> PROBLEM STATEMENT
Looking at the listing below, retype exactly the lines starting at the one containing "yellow circle: moved 99 px left, 100 px down" and ending at the one containing "yellow star: moved 2 px left", both included, and nothing else.

——————

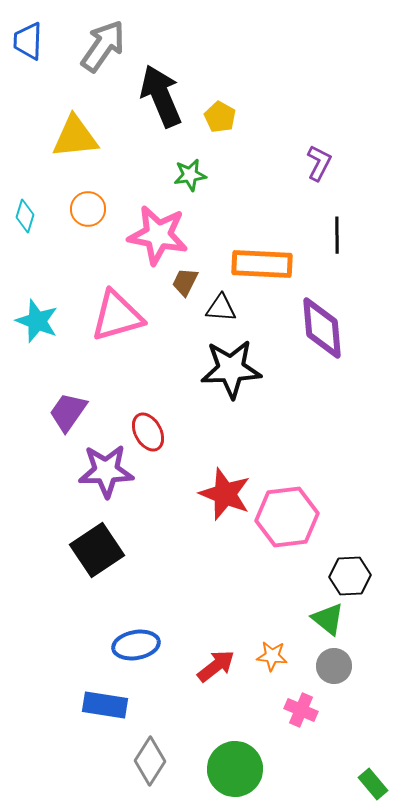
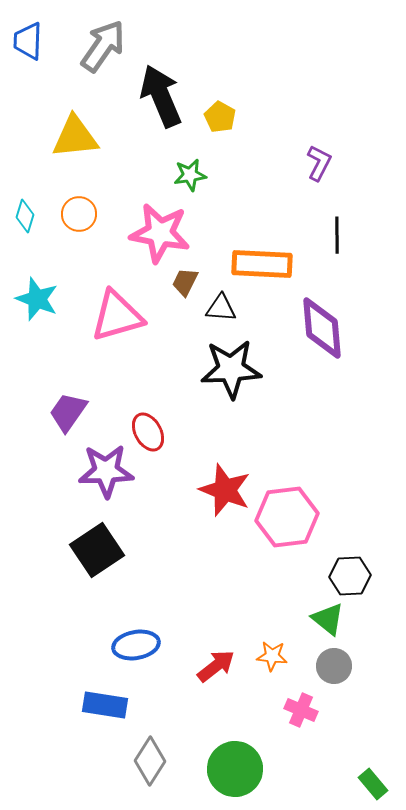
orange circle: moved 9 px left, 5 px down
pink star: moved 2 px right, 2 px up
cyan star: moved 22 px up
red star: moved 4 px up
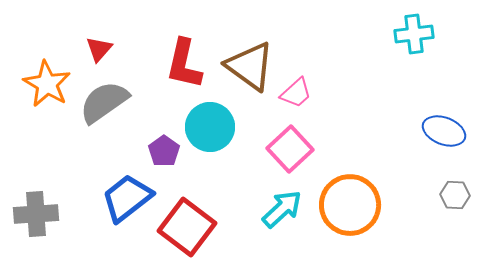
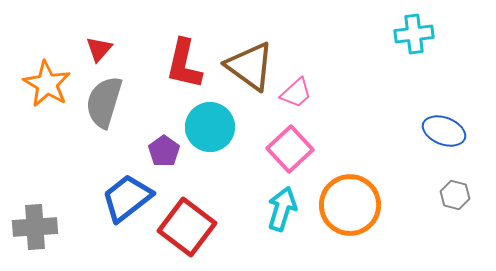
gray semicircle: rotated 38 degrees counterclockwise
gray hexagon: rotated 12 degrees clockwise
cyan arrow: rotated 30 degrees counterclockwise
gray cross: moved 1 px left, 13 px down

——————

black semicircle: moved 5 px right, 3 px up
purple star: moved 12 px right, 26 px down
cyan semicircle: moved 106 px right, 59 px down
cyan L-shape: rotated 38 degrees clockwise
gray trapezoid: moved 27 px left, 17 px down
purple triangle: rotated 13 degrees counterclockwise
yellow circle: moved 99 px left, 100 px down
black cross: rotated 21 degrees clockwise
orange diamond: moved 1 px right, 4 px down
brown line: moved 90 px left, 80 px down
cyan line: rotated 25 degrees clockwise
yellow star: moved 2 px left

——————

> TASK SOLUTION
yellow circle: moved 99 px left, 100 px down
black cross: rotated 21 degrees clockwise
orange diamond: moved 1 px right, 4 px down
brown line: moved 90 px left, 80 px down
cyan line: rotated 25 degrees clockwise
yellow star: moved 2 px left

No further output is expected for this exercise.